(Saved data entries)
BEGIN

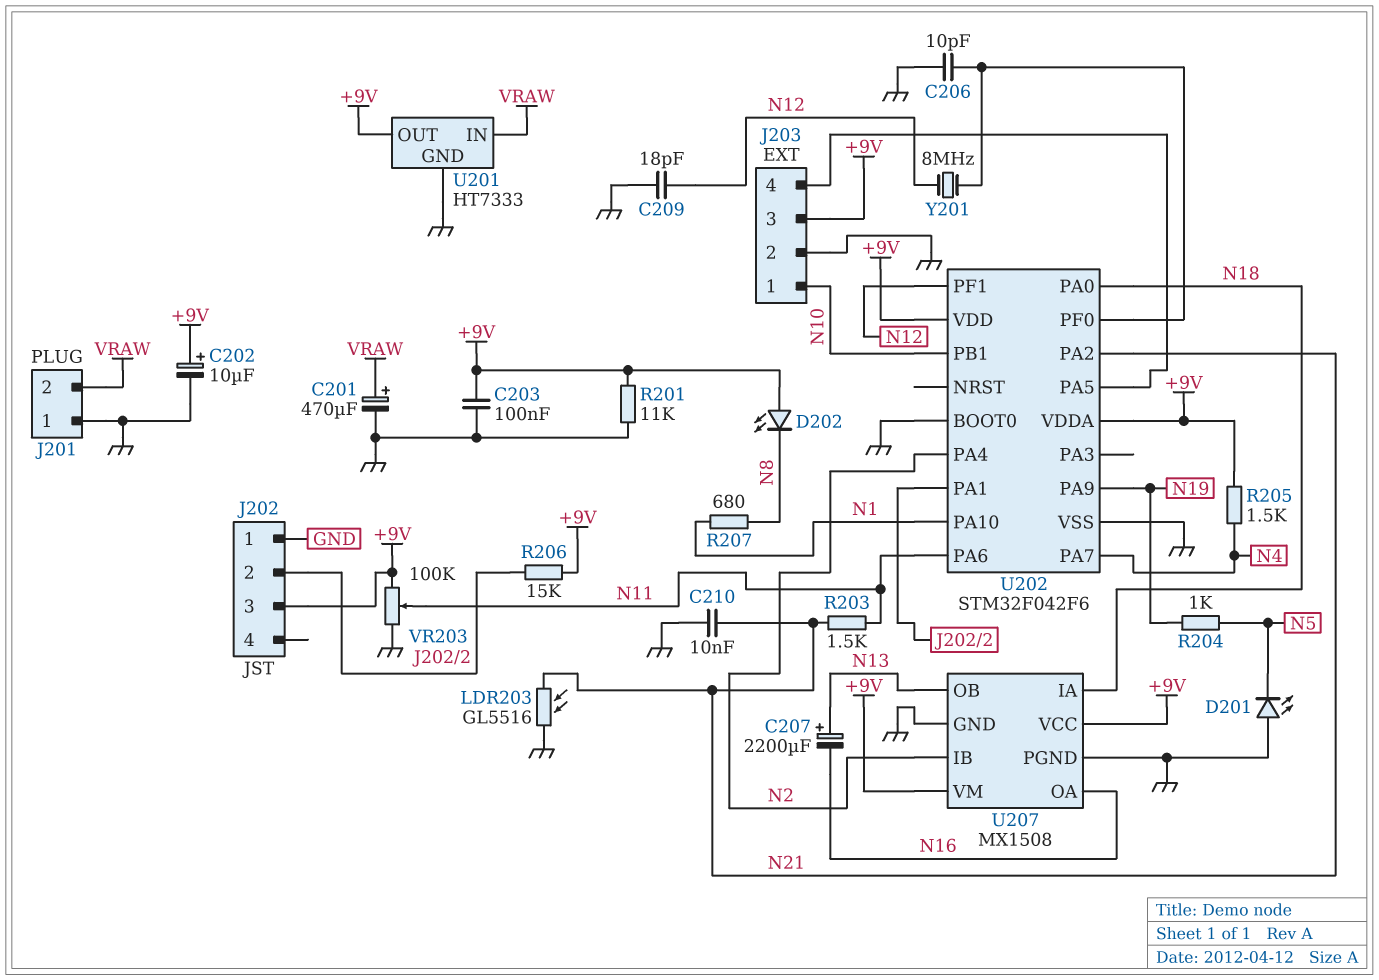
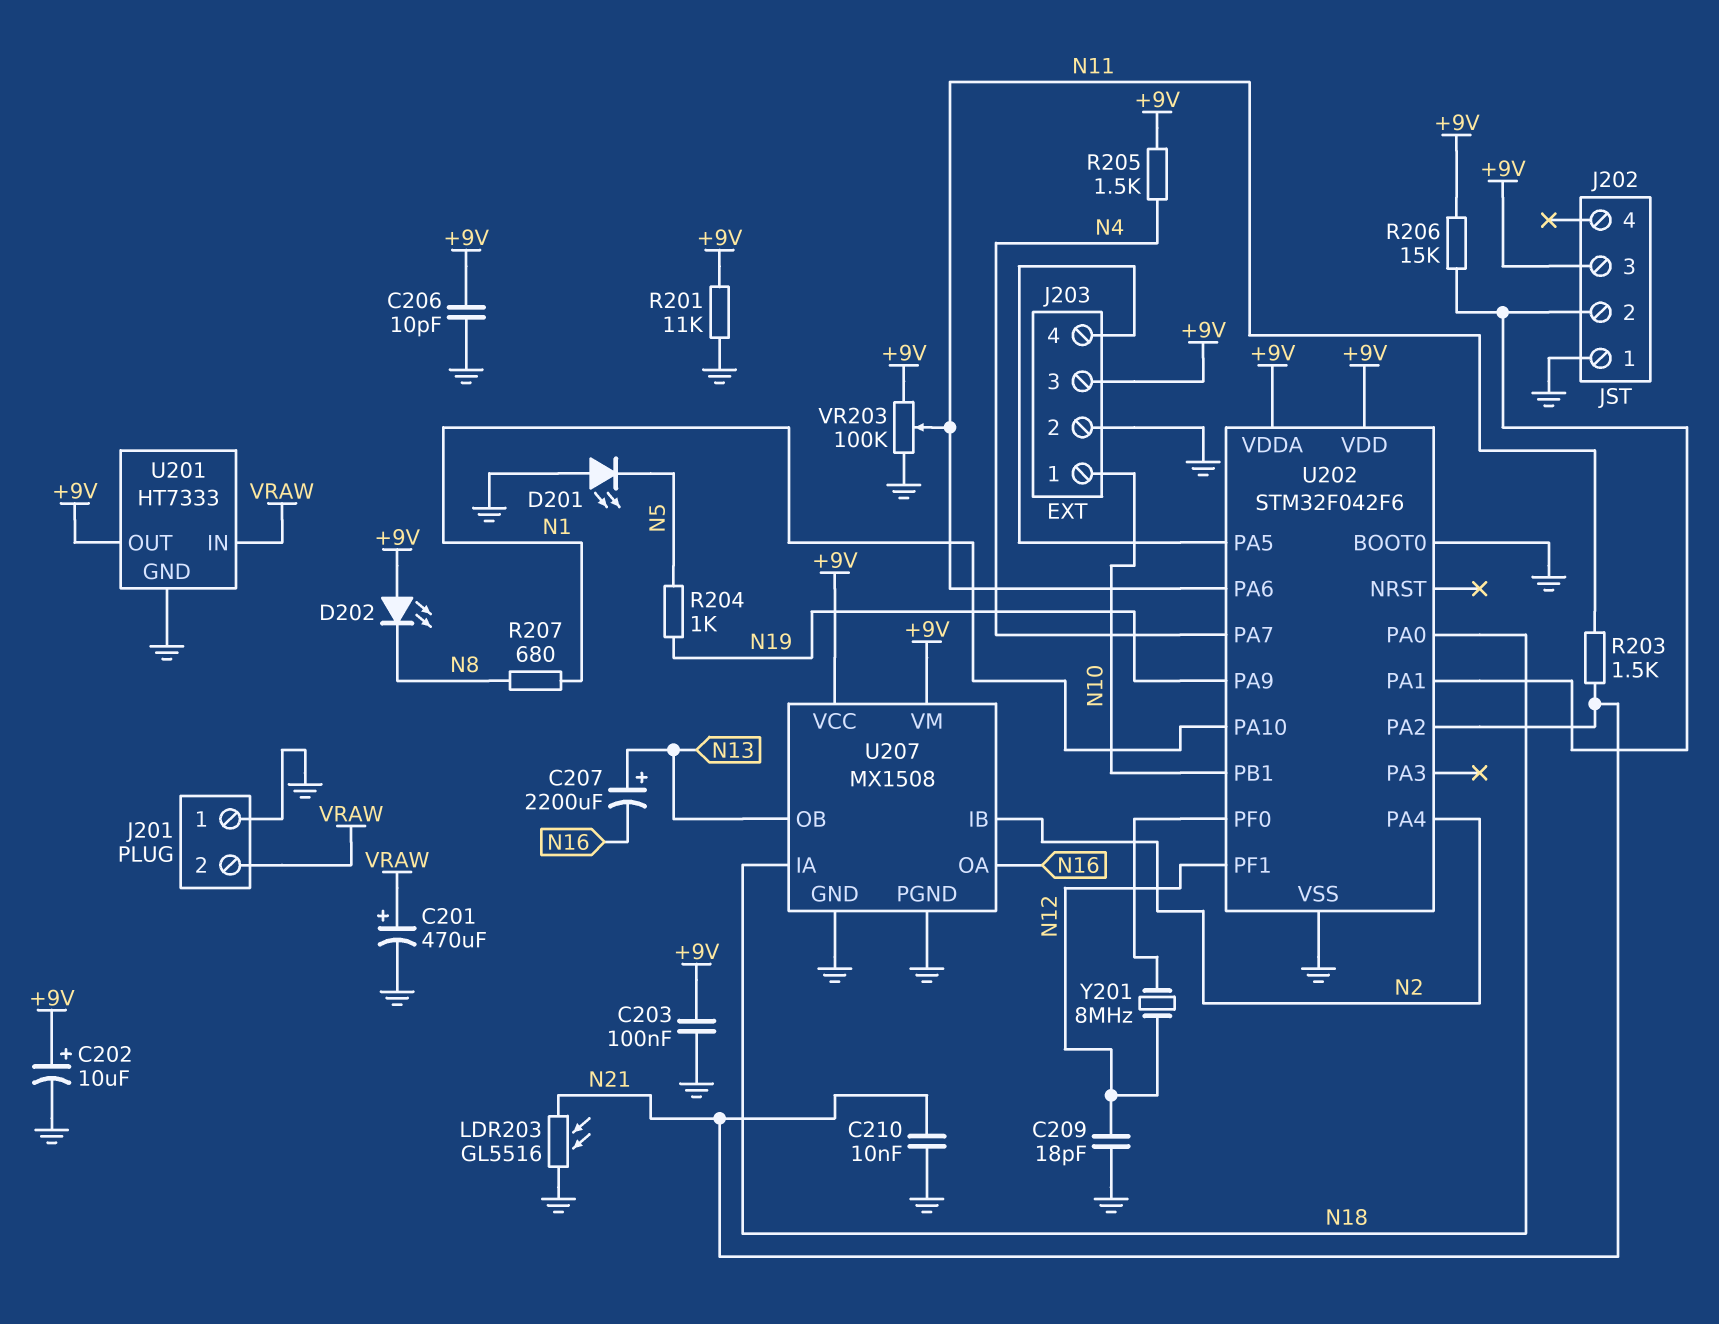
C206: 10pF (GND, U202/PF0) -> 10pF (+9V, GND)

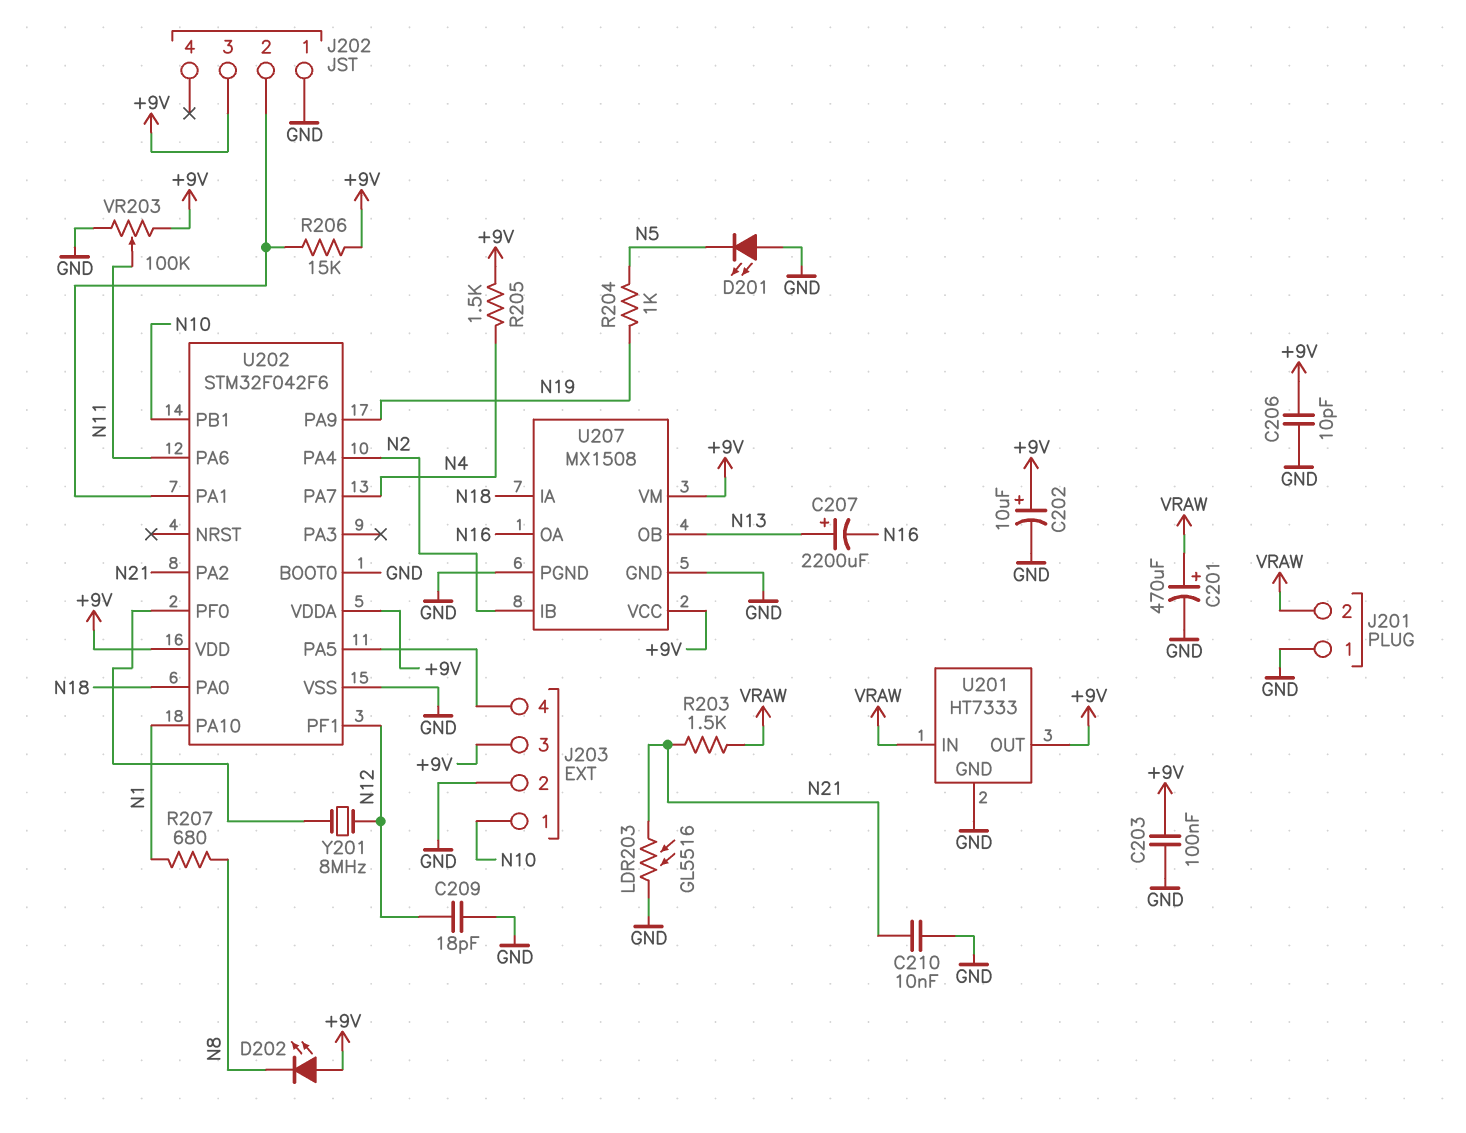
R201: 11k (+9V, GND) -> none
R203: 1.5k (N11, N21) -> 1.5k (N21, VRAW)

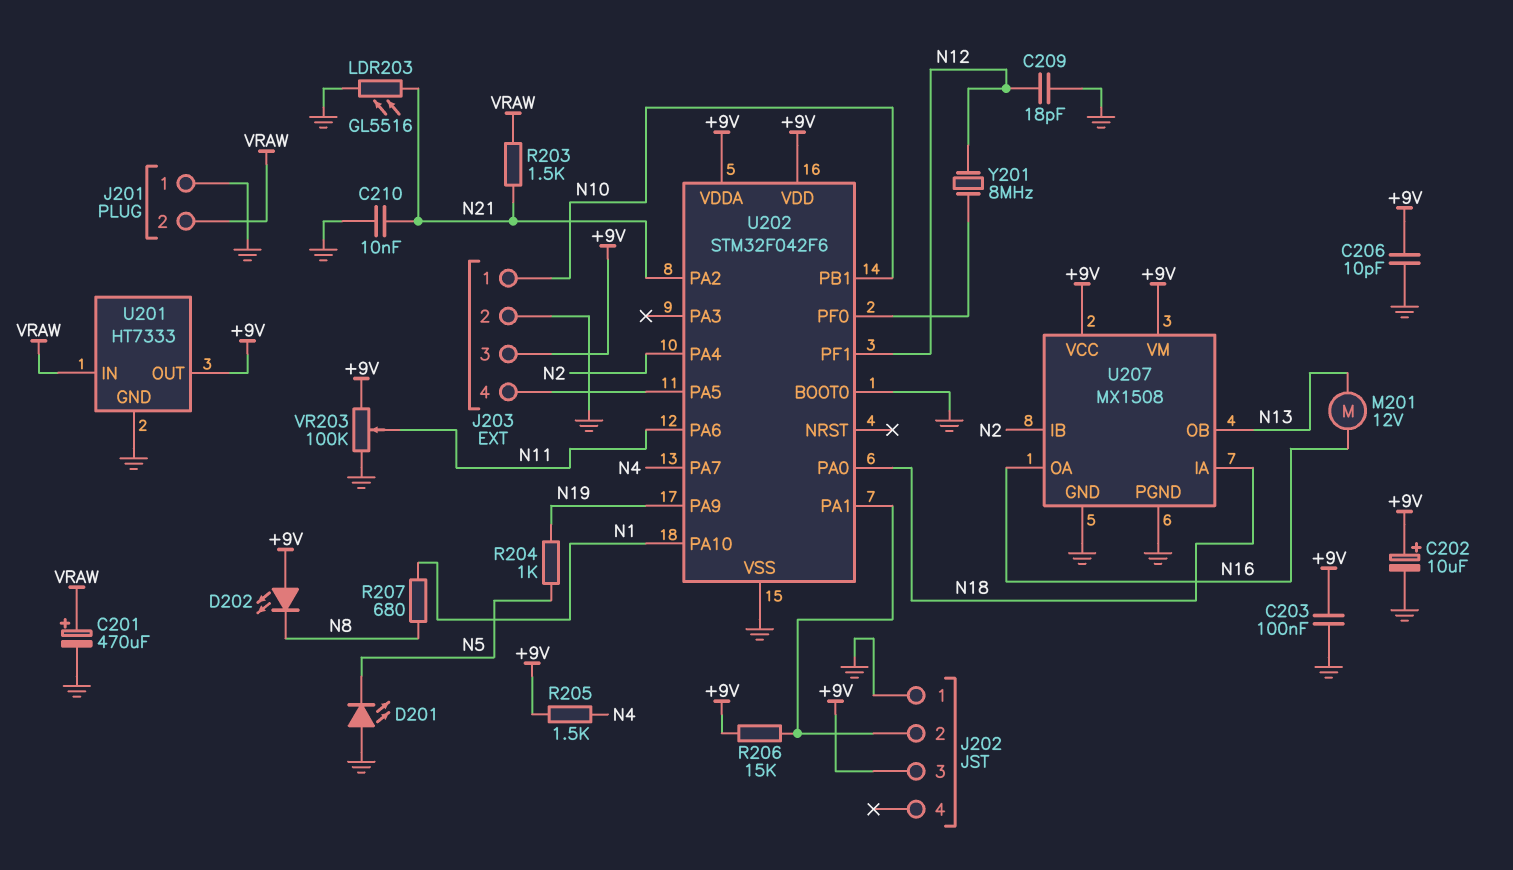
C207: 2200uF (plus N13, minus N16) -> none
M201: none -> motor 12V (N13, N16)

END
BEGIN

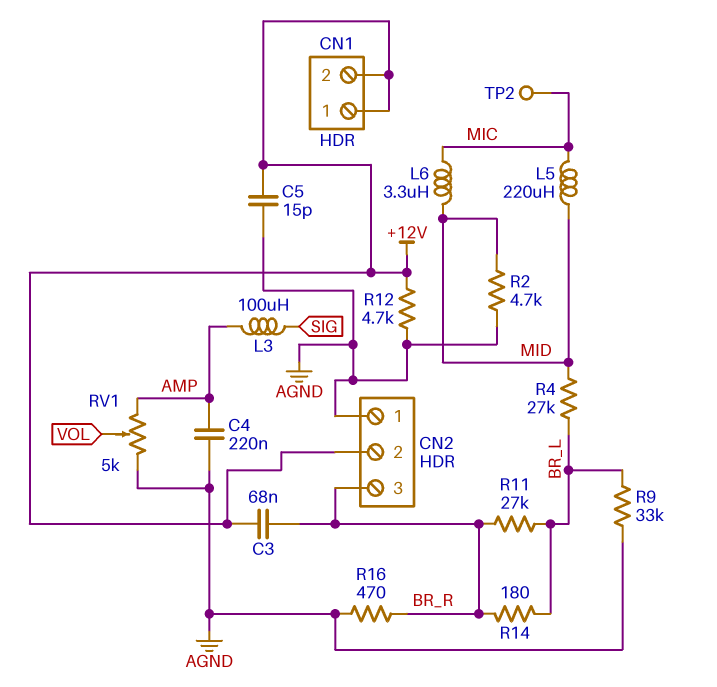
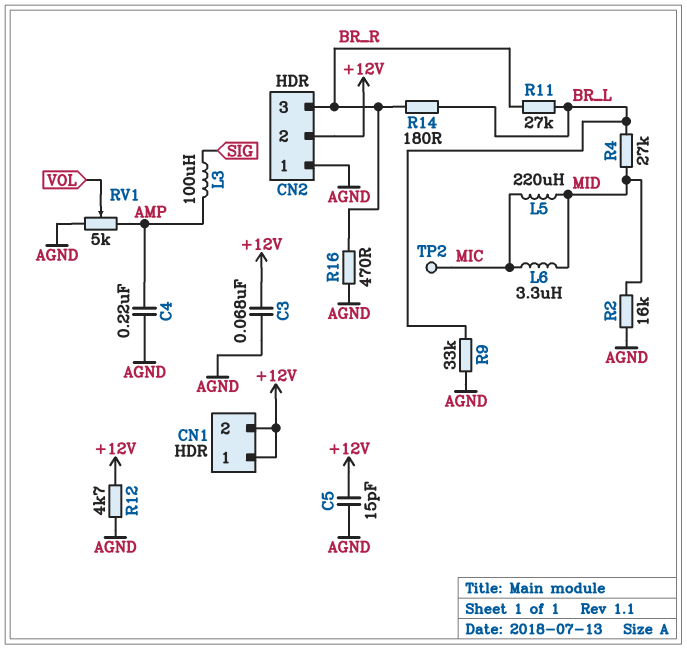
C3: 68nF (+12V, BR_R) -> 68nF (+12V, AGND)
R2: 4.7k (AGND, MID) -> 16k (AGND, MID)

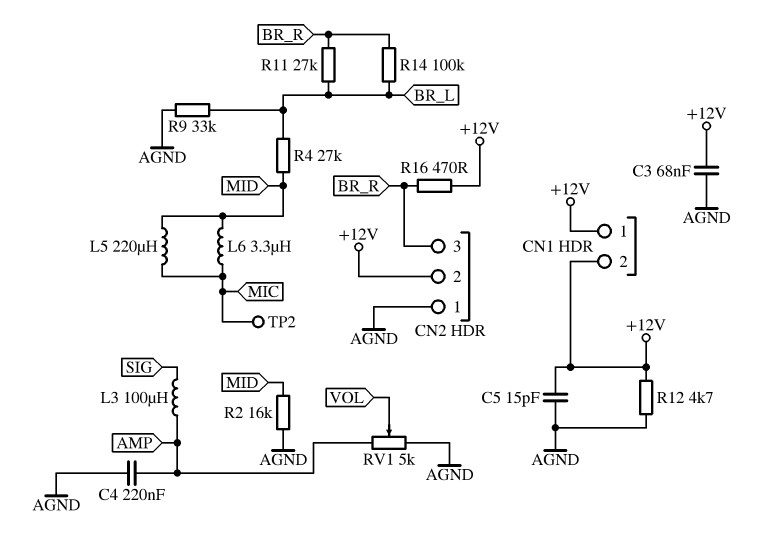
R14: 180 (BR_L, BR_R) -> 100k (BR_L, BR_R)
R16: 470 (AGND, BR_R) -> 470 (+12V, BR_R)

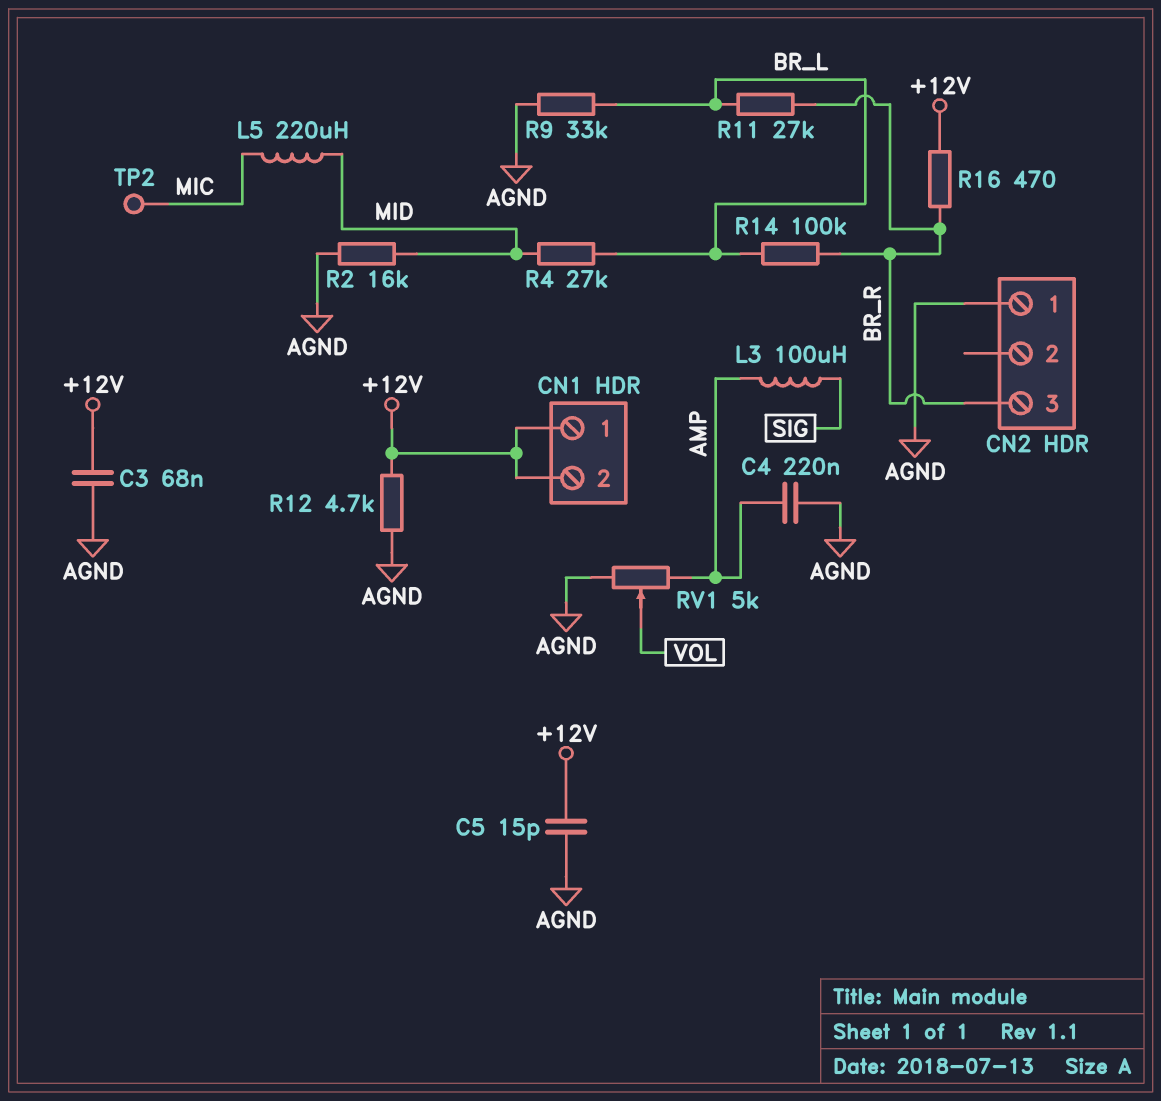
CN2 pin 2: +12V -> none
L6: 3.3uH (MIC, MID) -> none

END

### Exercise objective
The data above holds the lines to copy: start at the one with "R14: 180 (BR_L, BR_R) -> 100k (BR_L, BR_R)", stop at the one with "L6: 3.3uH (MIC, MID) -> none", include both, copy them exactly without pictures, and copy nothing else.

### Answer to this problem
R14: 180 (BR_L, BR_R) -> 100k (BR_L, BR_R)
R16: 470 (AGND, BR_R) -> 470 (+12V, BR_R)

CN2 pin 2: +12V -> none
L6: 3.3uH (MIC, MID) -> none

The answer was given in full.